» **Your goal**
Return the data below exactly, please, but drop the pictures.

» **Dataset records**

# # # #

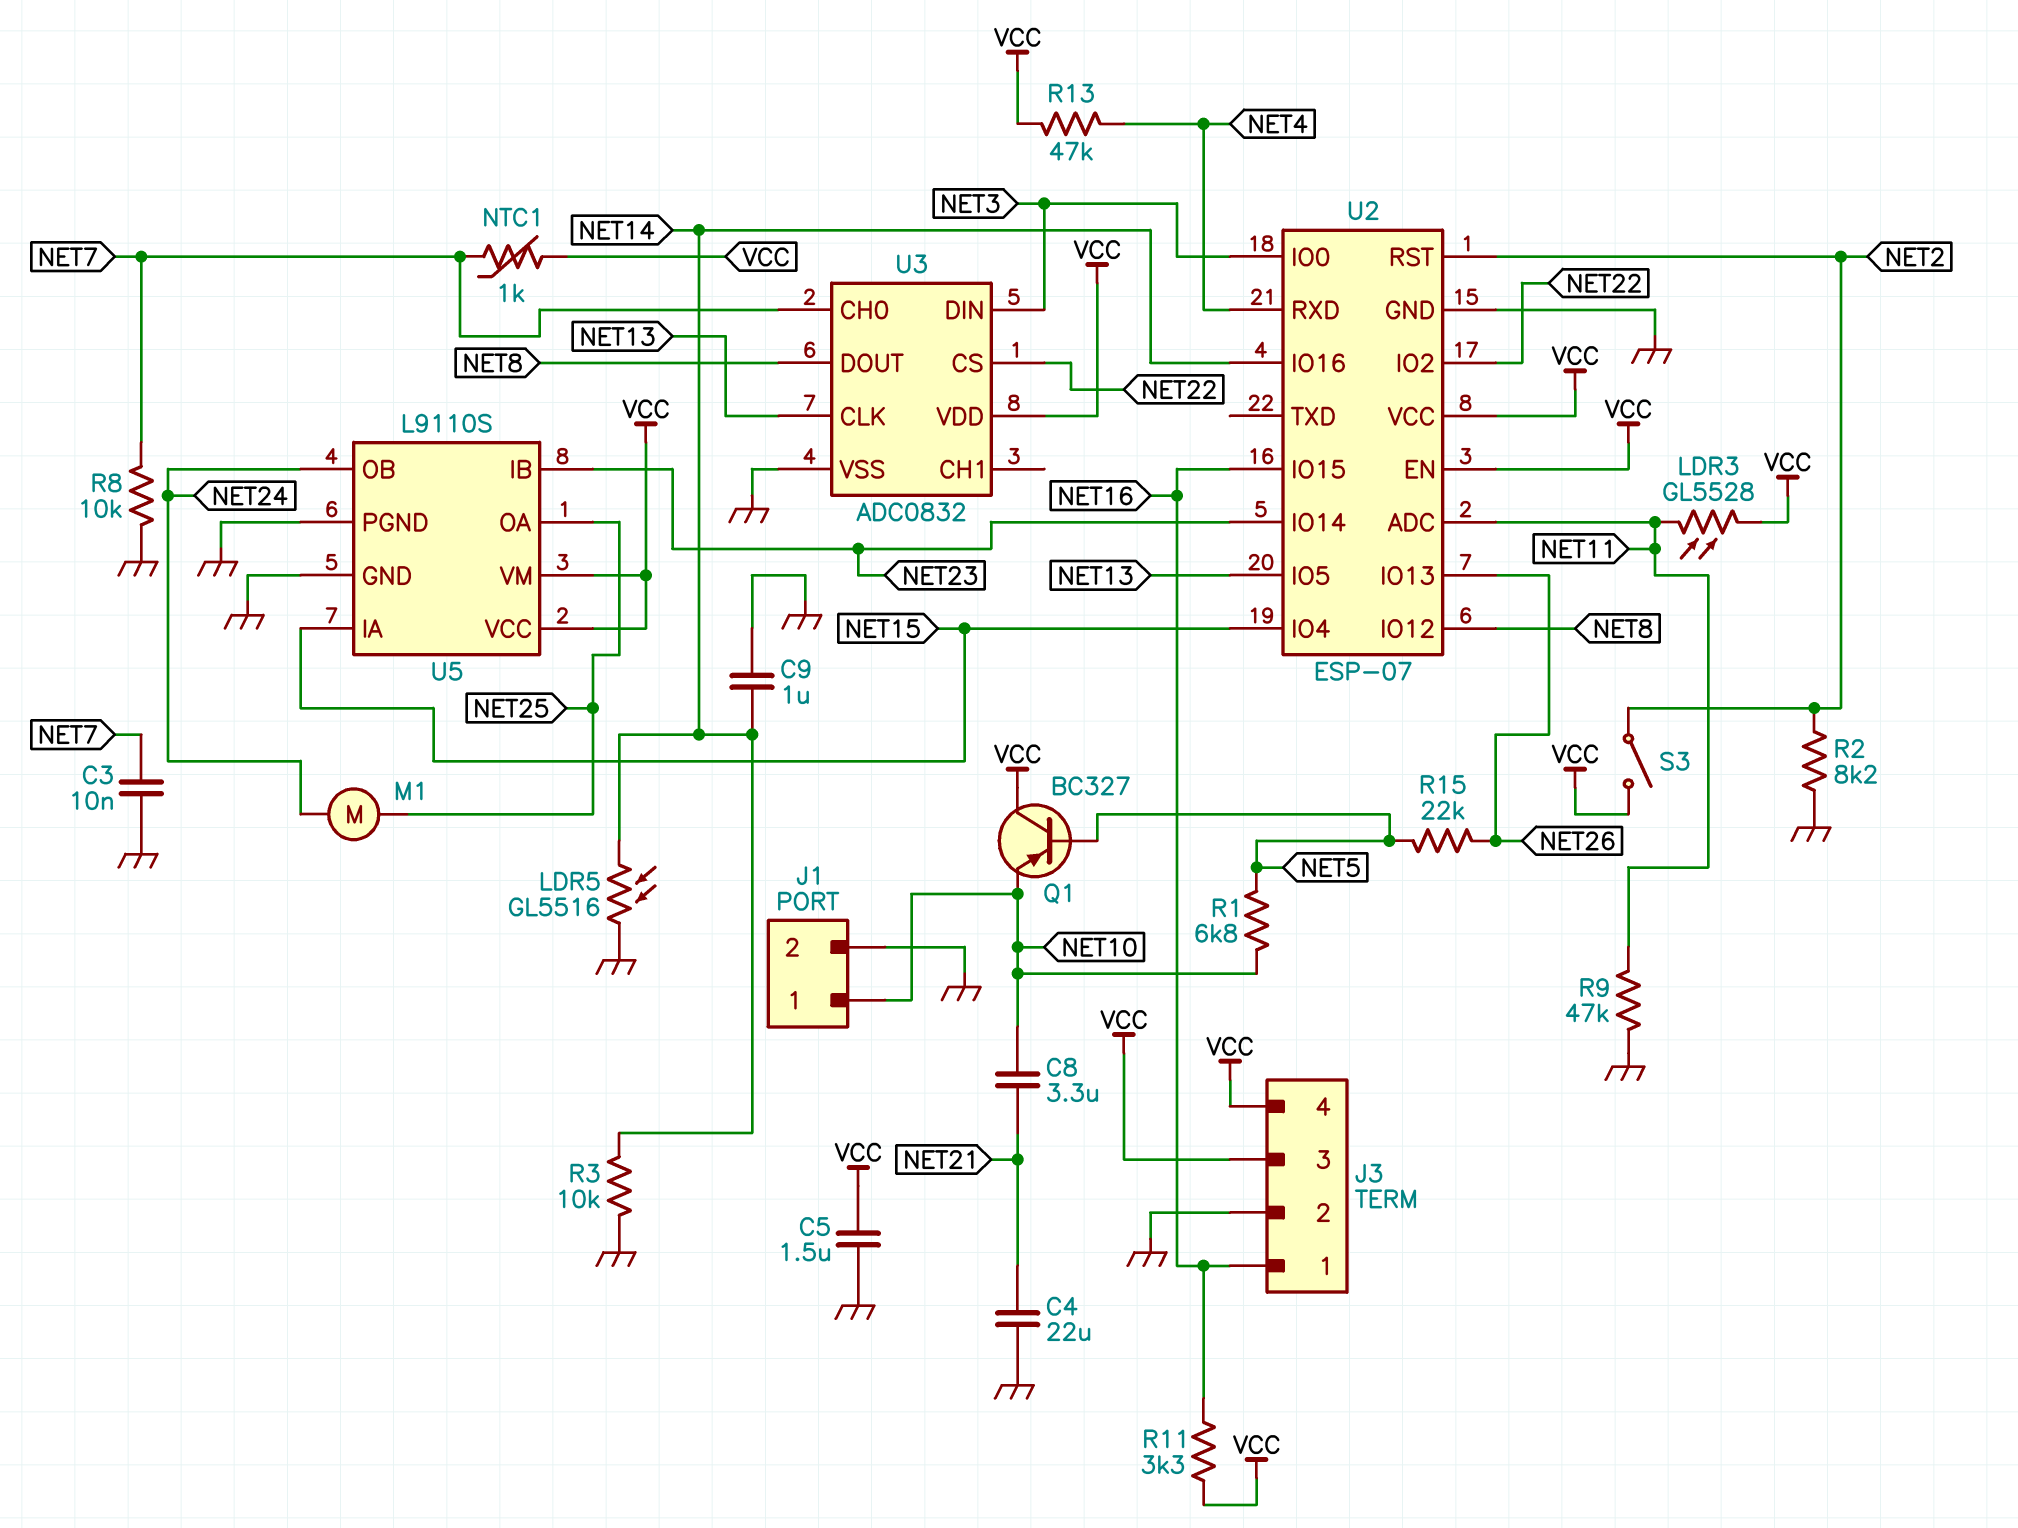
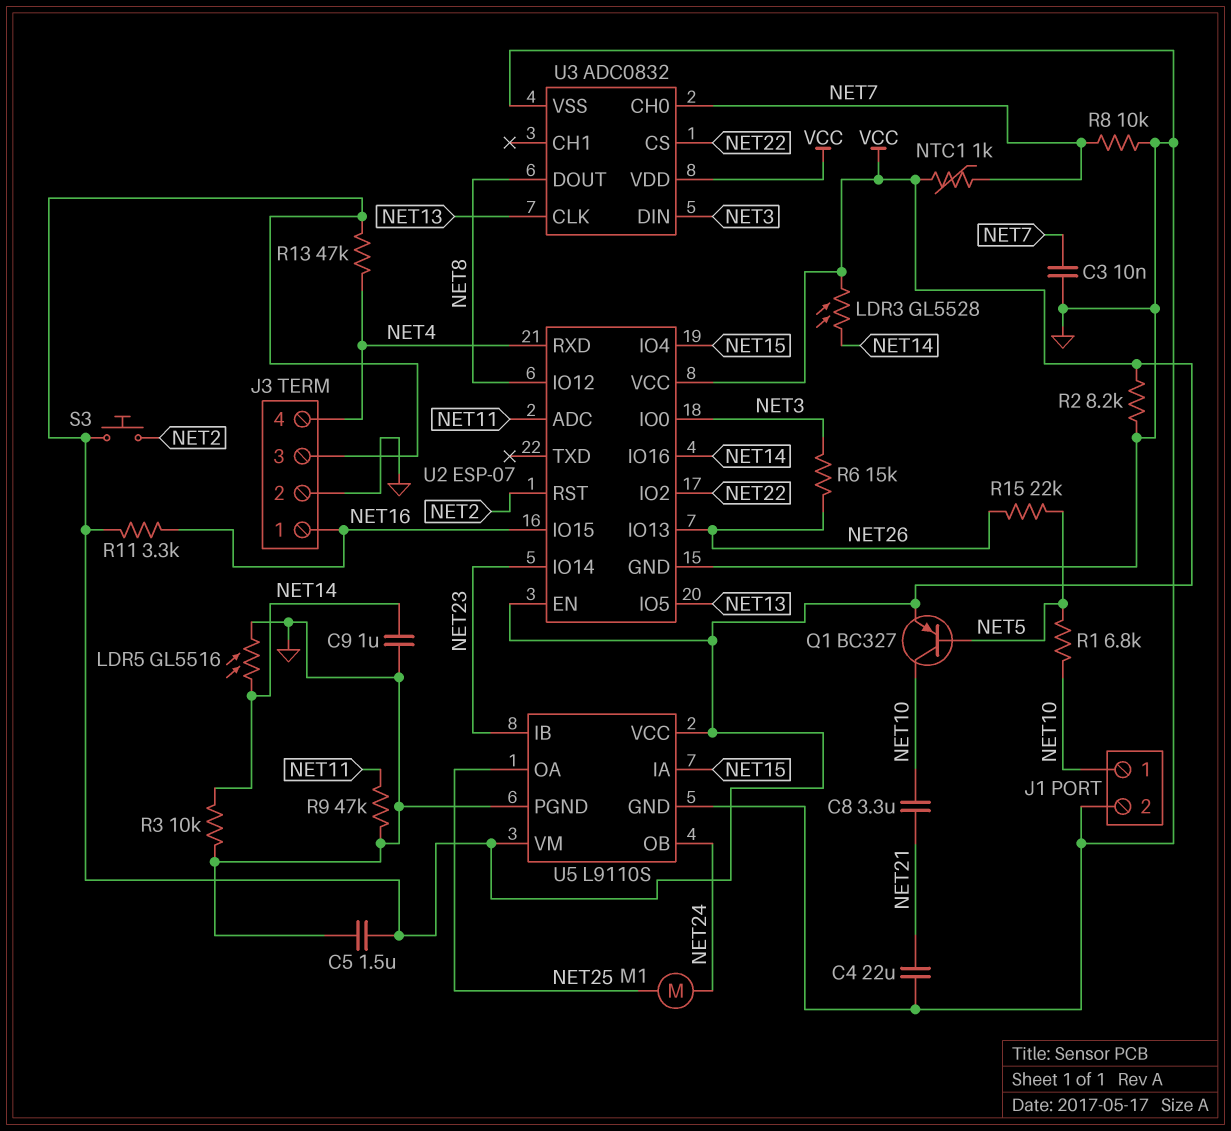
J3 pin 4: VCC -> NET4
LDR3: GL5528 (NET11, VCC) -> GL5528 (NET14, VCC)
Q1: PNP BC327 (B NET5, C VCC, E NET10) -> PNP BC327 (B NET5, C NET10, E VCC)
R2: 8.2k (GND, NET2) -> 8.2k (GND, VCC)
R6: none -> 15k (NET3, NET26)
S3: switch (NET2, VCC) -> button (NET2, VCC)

# # # #

» **Exercise output**
J3 pin 4: VCC -> NET4
LDR3: GL5528 (NET11, VCC) -> GL5528 (NET14, VCC)
Q1: PNP BC327 (B NET5, C VCC, E NET10) -> PNP BC327 (B NET5, C NET10, E VCC)
R2: 8.2k (GND, NET2) -> 8.2k (GND, VCC)
R6: none -> 15k (NET3, NET26)
S3: switch (NET2, VCC) -> button (NET2, VCC)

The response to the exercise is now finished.